EXERCISE GOAL:
Copy whichever lines of the data hold the word "RFID".

RECORDS FOR THE EXERCISE:
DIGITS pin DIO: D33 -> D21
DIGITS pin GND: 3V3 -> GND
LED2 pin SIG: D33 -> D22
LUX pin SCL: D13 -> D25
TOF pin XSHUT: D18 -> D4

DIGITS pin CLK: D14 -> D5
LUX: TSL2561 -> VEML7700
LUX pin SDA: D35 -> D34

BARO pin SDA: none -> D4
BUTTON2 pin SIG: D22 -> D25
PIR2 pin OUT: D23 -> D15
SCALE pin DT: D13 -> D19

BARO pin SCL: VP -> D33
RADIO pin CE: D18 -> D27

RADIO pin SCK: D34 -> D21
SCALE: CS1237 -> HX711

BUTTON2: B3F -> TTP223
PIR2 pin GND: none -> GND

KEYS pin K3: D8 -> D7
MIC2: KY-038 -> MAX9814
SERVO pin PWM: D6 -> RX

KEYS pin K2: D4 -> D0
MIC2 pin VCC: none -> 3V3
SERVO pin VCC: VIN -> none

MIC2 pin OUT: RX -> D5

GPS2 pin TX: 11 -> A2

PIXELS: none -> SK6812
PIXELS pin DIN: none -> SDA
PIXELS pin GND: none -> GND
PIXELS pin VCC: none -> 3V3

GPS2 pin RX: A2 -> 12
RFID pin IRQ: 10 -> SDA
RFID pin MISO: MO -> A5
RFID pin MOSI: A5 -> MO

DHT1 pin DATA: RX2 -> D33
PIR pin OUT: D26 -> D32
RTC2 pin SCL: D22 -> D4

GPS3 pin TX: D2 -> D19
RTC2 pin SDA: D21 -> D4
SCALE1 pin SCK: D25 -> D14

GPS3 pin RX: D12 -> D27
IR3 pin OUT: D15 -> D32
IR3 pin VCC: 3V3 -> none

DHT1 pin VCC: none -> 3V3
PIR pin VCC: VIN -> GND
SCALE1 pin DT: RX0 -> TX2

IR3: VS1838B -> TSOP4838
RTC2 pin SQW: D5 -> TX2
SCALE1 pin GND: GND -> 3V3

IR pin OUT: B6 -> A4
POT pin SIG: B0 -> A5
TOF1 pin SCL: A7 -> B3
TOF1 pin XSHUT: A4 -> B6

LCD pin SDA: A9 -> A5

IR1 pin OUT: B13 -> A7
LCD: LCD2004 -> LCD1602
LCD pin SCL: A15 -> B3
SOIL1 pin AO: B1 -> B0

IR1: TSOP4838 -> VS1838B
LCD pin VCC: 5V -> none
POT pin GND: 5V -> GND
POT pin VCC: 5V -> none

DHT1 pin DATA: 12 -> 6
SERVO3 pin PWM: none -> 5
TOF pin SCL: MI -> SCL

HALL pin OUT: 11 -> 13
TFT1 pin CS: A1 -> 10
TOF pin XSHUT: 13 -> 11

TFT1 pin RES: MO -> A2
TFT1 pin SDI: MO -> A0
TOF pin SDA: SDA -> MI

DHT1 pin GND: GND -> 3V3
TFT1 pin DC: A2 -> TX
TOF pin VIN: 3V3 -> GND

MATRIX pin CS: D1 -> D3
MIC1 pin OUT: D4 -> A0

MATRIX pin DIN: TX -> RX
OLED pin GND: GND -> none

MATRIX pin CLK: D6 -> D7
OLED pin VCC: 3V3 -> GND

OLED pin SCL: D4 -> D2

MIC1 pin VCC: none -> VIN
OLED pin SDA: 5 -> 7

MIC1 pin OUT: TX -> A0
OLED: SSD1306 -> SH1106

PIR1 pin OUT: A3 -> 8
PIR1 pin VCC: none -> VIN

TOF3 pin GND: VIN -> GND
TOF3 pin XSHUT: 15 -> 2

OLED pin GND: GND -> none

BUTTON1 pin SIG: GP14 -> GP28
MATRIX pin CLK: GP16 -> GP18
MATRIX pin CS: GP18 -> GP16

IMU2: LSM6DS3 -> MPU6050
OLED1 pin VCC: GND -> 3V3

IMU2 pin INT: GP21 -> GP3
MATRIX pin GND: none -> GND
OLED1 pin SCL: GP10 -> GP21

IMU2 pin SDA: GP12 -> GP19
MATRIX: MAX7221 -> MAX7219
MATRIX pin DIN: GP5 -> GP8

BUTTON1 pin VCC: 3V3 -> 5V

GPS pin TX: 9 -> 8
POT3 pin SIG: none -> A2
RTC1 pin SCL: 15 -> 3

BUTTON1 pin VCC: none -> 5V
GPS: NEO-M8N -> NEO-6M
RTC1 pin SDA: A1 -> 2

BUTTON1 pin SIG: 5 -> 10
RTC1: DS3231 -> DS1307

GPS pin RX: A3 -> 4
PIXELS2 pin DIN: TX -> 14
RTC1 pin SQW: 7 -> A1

ANSWER SECTION:
RFID pin IRQ: 10 -> SDA
RFID pin MISO: MO -> A5
RFID pin MOSI: A5 -> MO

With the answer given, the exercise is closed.